Items listed in a dataset
* * * * * * * * *

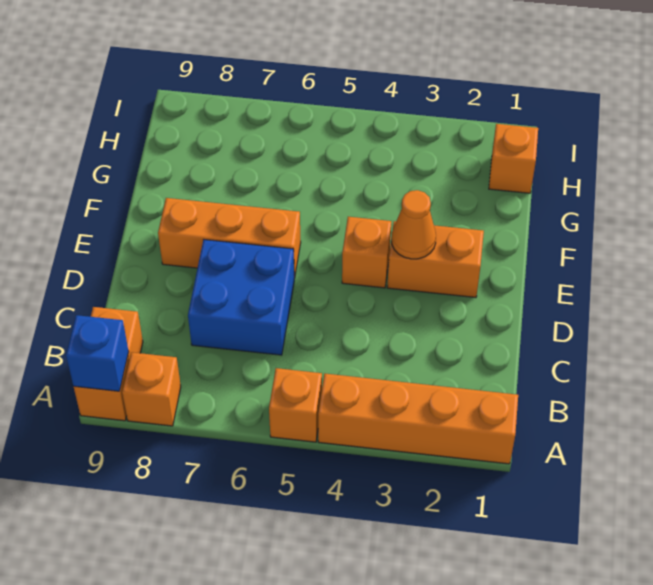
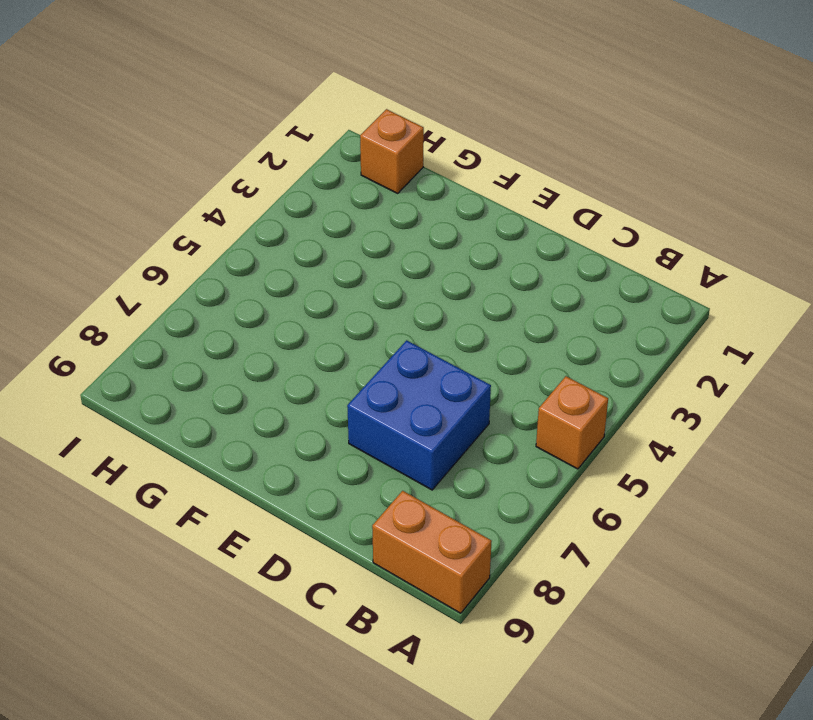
none -> orange 1x4 brick [318,374,518,464]
none -> orange 1x1 brick [122,352,181,426]

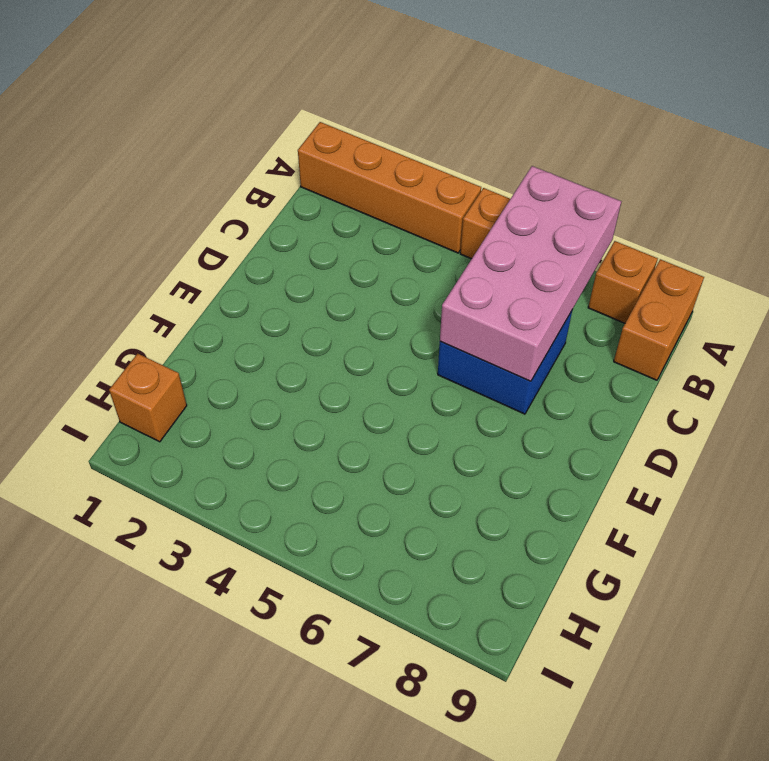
pink 2x4 brick [440,166,621,381] -> none
none -> orange 1x2 brick [387,221,484,297]
none -> orange 1x1 brick [342,217,391,288]

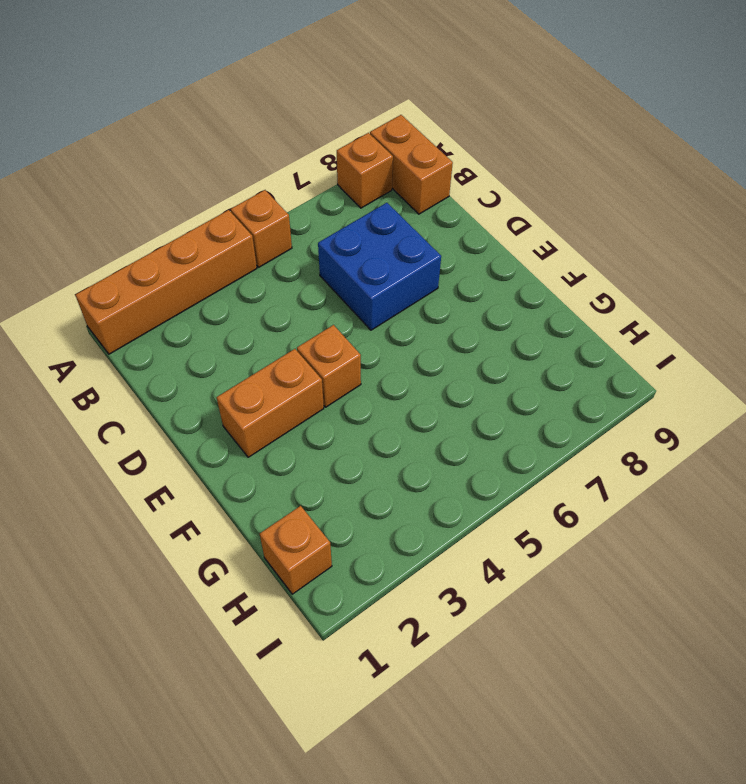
none -> orange 1x3 brick [158,198,301,278]
none -> blue 1x1 brick [66,315,129,391]

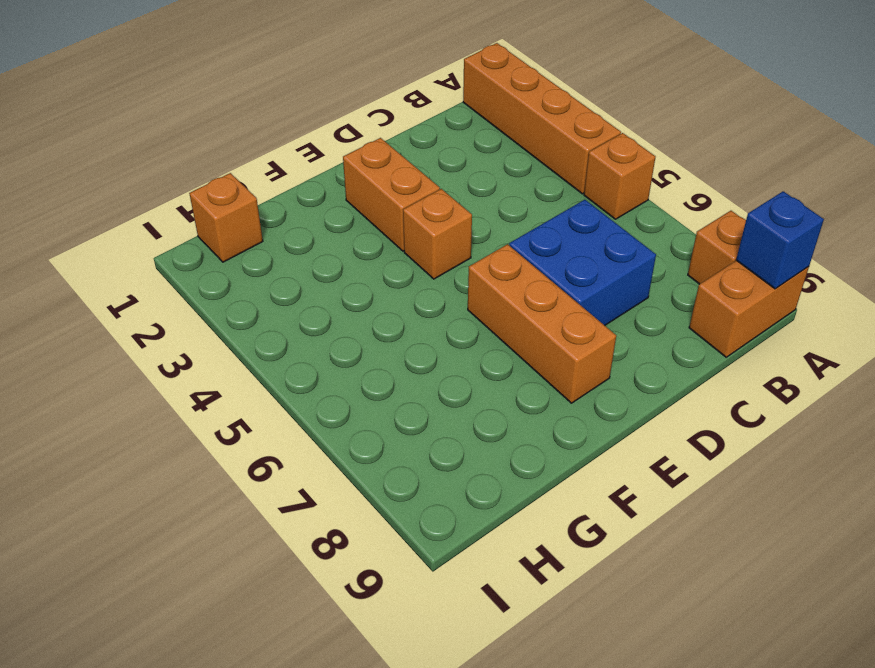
none -> orange 1x1 cone [391,190,436,259]

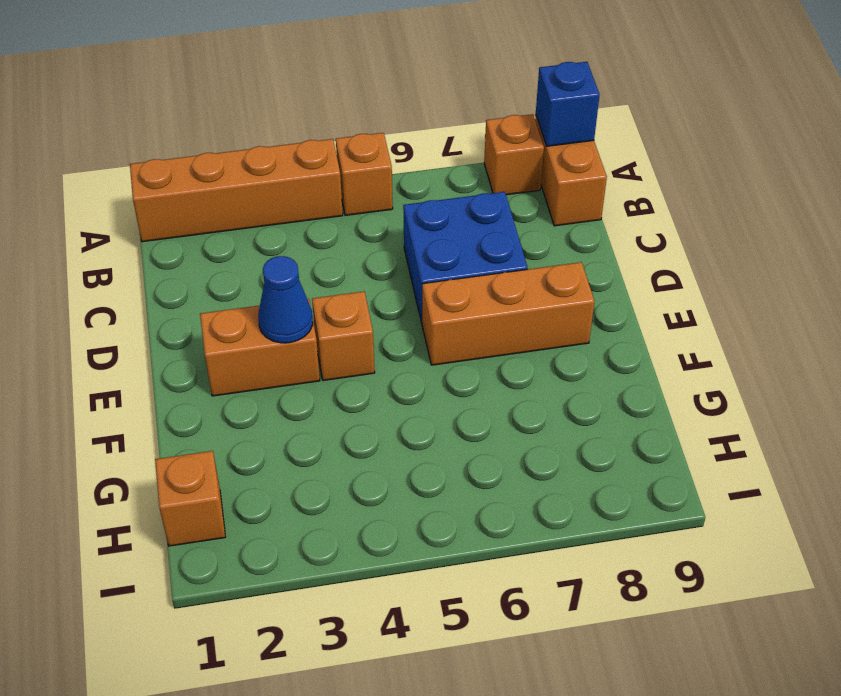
blue 1x1 cone [258,256,313,343] -> orange 1x1 cone [391,190,436,259]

* * * * * * * * *

ACTIVITY:
All lines from the one holding "none -> orange 1x2 brick [387,221,484,297]" through the last line of the entries, and nothing else, are to be output exactly; leave out the pictures.

FINAL ANSWER:
none -> orange 1x2 brick [387,221,484,297]
none -> orange 1x1 brick [342,217,391,288]

none -> orange 1x3 brick [158,198,301,278]
none -> blue 1x1 brick [66,315,129,391]

none -> orange 1x1 cone [391,190,436,259]

blue 1x1 cone [258,256,313,343] -> orange 1x1 cone [391,190,436,259]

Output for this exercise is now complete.